*** Opening of Information shown ***
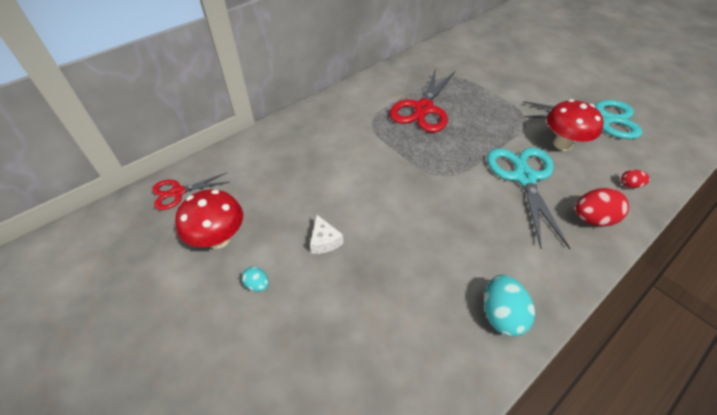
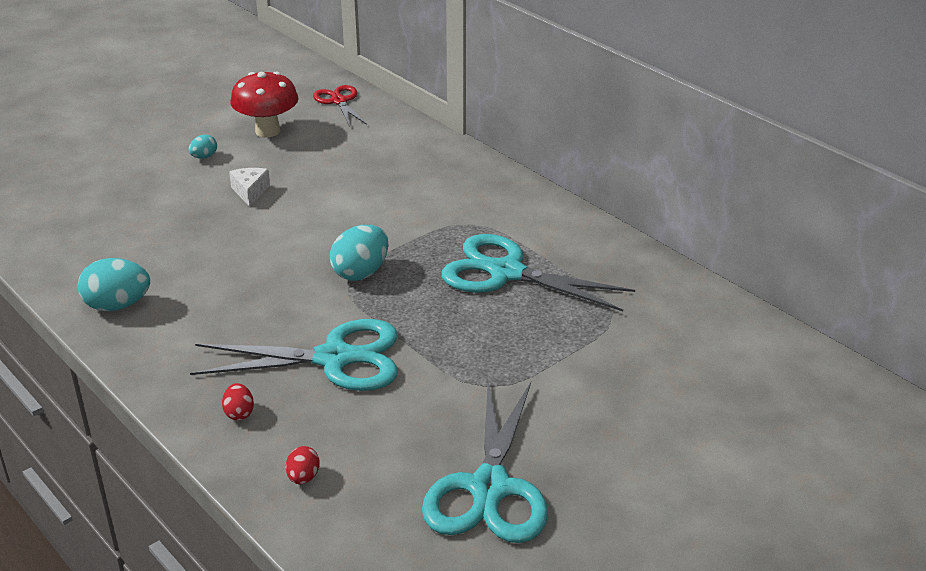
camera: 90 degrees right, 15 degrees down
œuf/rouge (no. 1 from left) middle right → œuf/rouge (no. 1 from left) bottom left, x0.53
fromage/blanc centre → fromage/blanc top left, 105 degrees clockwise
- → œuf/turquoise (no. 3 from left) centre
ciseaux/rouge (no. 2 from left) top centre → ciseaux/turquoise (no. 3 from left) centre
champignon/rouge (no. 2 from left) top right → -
*** Close of Information shown ***
▶ **What is expected**: Scan the data for lines containing "left" and copy all of them.

▶ **Your response**:
œuf/rouge (no. 1 from left) middle right → œuf/rouge (no. 1 from left) bottom left, x0.53
fromage/blanc centre → fromage/blanc top left, 105 degrees clockwise
- → œuf/turquoise (no. 3 from left) centre
ciseaux/rouge (no. 2 from left) top centre → ciseaux/turquoise (no. 3 from left) centre
champignon/rouge (no. 2 from left) top right → -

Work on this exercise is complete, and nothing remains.